EXERCISE MATERIALS below:
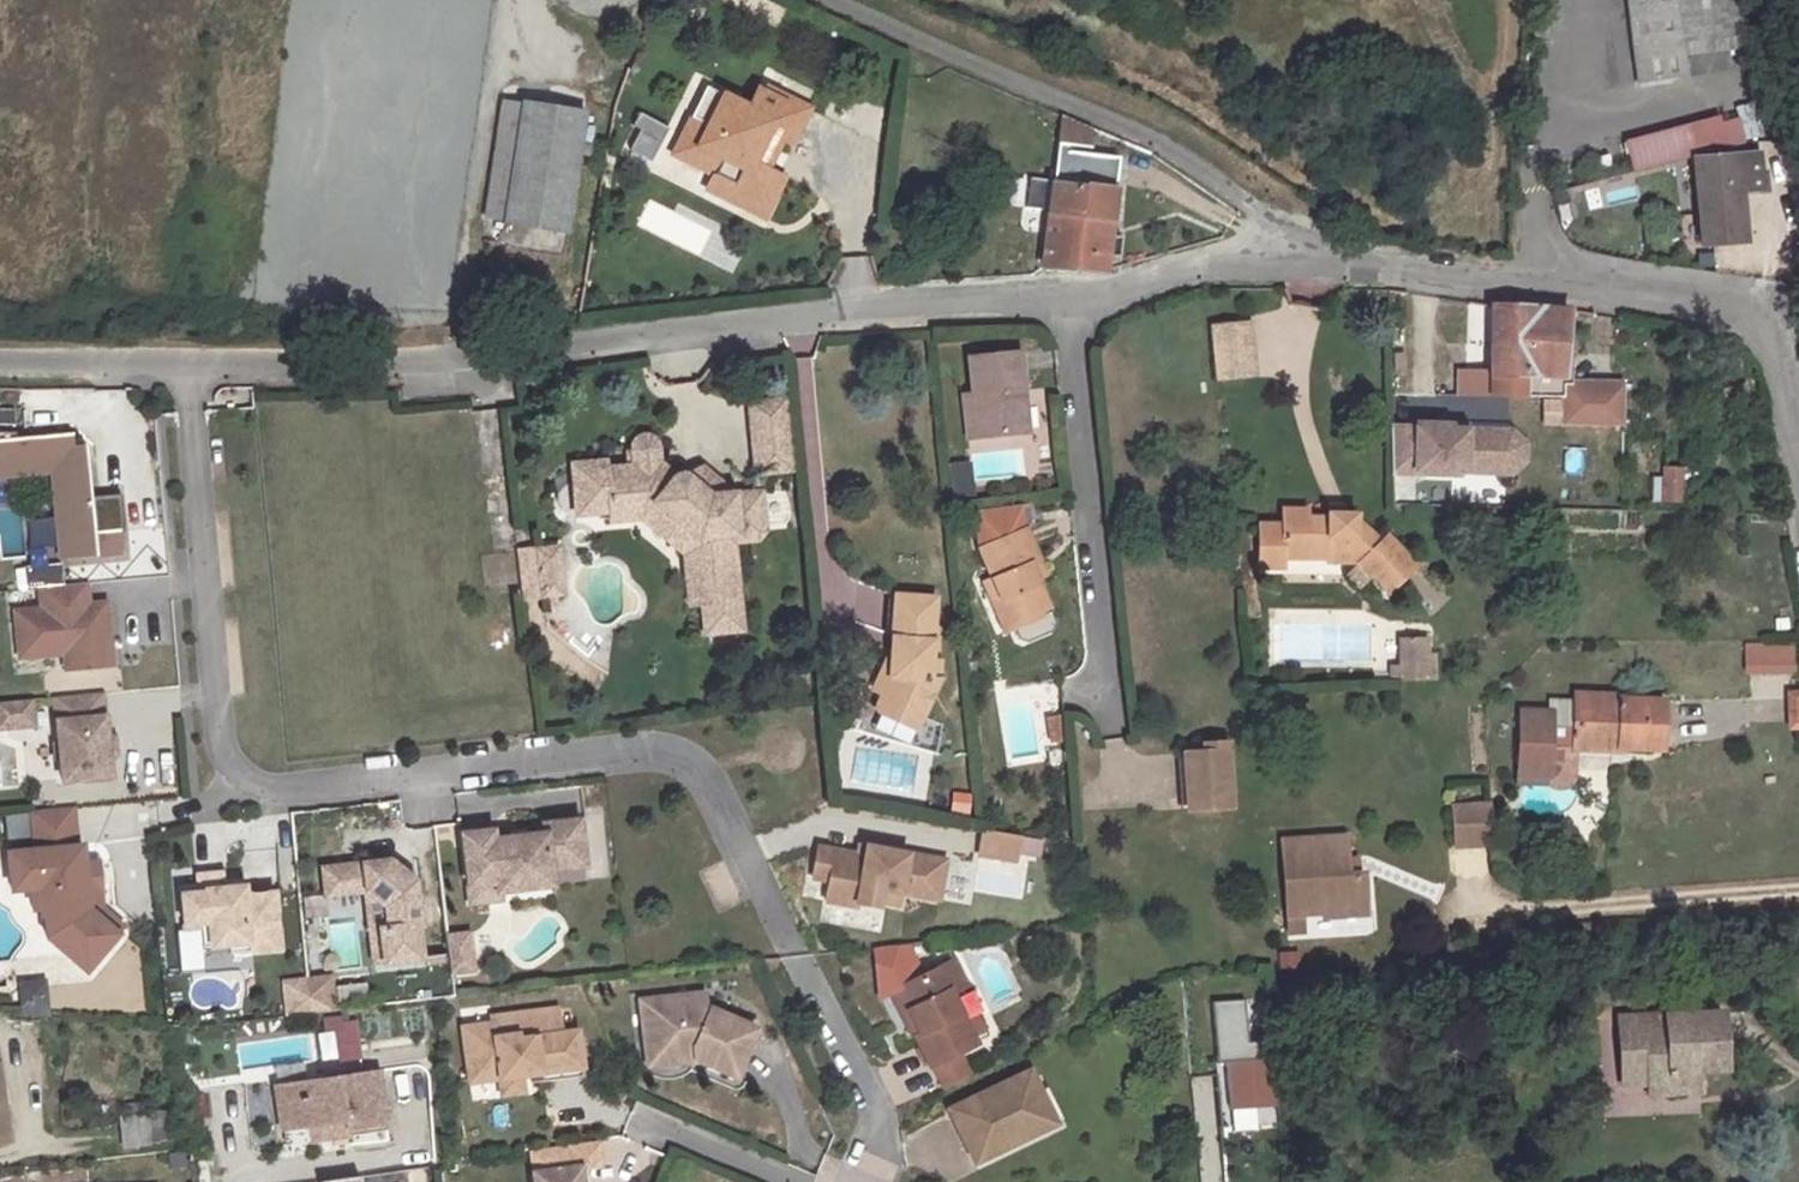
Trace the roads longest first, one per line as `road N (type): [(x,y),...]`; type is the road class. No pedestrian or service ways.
road 1 (residential): [(188,365),(219,756),(236,780),(270,800),(651,746),(705,770),(873,1105),(877,1146),(868,1181)]
road 2 (residential): [(188,365),(493,359),(928,302),(1063,297)]
road 3 (residential): [(1781,379),(1766,327),(1733,315),(1283,260)]
road 4 (unclassified): [(847,0),(1176,152),(1279,221),(1283,260)]
road 5 (residential): [(1111,729),(1063,297)]
road 6 (residential): [(1063,297),(1283,260)]
road 7 (residential): [(0,362),(188,365)]
road 8 (residential): [(643,1122),(787,1181)]

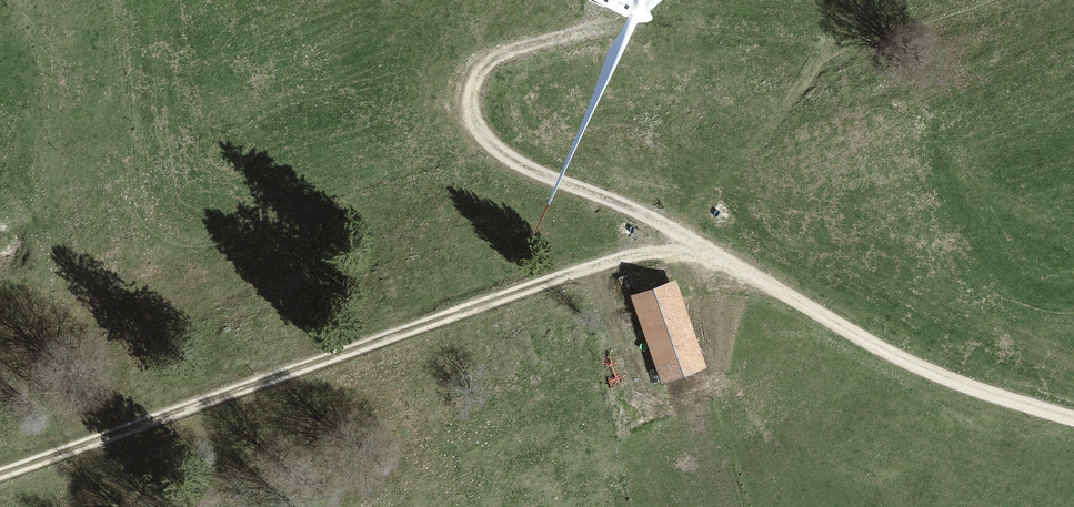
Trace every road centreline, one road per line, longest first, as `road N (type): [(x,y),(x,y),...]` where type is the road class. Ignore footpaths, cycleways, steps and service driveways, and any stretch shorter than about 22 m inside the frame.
End of EXERCISE MATERIALS.
• [PROMPT] Copy out all the records exactly, excluding pictures.

• [RESULT]
Trace the roads longest first, one per line as `road N (type): [(x,y),...]`; type is the road class. No pedestrian or service ways.
road 1 (residential): [(188,365),(219,756),(236,780),(270,800),(651,746),(705,770),(873,1105),(877,1146),(868,1181)]
road 2 (residential): [(188,365),(493,359),(928,302),(1063,297)]
road 3 (residential): [(1781,379),(1766,327),(1733,315),(1283,260)]
road 4 (unclassified): [(847,0),(1176,152),(1279,221),(1283,260)]
road 5 (residential): [(1111,729),(1063,297)]
road 6 (residential): [(1063,297),(1283,260)]
road 7 (residential): [(0,362),(188,365)]
road 8 (residential): [(643,1122),(787,1181)]

Trace every road centreline, one road per line, longest first, as `road N (type): [(x,y),(x,y),...]` where type is the road class. Ignore footpaths, cycleways, steps and service driveways, and any stretch shorter than about 22 m inside the frame.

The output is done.